Once the line with "none -> purple brick D7 level 1" is found in the entries below, print it and each following line exactly, stopping after the line with "blue brick F5:G5"; print nothing else.
(DATASET EXTRACT begins)
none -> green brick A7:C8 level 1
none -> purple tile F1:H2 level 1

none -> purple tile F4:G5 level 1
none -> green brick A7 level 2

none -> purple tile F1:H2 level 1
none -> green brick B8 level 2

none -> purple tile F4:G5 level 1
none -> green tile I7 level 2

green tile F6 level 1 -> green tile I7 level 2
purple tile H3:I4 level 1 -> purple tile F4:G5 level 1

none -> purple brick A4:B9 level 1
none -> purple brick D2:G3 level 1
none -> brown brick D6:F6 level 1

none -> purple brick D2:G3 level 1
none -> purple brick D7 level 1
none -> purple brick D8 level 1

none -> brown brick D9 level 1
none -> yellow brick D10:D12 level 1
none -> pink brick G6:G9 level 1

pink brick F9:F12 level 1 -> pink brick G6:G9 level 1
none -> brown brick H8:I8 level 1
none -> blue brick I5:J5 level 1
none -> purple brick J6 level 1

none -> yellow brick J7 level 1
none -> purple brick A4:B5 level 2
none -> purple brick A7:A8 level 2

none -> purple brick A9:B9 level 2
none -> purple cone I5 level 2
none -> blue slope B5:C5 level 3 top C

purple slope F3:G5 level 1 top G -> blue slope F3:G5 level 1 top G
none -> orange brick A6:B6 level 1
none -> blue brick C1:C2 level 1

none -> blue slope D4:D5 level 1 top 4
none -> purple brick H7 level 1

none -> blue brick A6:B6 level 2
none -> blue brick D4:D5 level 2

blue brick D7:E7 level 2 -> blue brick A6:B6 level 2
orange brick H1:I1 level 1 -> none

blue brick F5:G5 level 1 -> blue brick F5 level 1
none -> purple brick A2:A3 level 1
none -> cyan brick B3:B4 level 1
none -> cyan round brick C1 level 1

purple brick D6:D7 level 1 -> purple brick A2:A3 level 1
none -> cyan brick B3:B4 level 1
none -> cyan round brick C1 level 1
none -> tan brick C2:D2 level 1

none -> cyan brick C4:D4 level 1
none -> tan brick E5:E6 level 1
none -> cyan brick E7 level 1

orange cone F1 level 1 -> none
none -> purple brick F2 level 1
(DATASET EXTRACT ends)
→ RESPONSE BELOW:
none -> purple brick D7 level 1
none -> purple brick D8 level 1

none -> brown brick D9 level 1
none -> yellow brick D10:D12 level 1
none -> pink brick G6:G9 level 1

pink brick F9:F12 level 1 -> pink brick G6:G9 level 1
none -> brown brick H8:I8 level 1
none -> blue brick I5:J5 level 1
none -> purple brick J6 level 1

none -> yellow brick J7 level 1
none -> purple brick A4:B5 level 2
none -> purple brick A7:A8 level 2

none -> purple brick A9:B9 level 2
none -> purple cone I5 level 2
none -> blue slope B5:C5 level 3 top C

purple slope F3:G5 level 1 top G -> blue slope F3:G5 level 1 top G
none -> orange brick A6:B6 level 1
none -> blue brick C1:C2 level 1

none -> blue slope D4:D5 level 1 top 4
none -> purple brick H7 level 1

none -> blue brick A6:B6 level 2
none -> blue brick D4:D5 level 2

blue brick D7:E7 level 2 -> blue brick A6:B6 level 2
orange brick H1:I1 level 1 -> none

blue brick F5:G5 level 1 -> blue brick F5 level 1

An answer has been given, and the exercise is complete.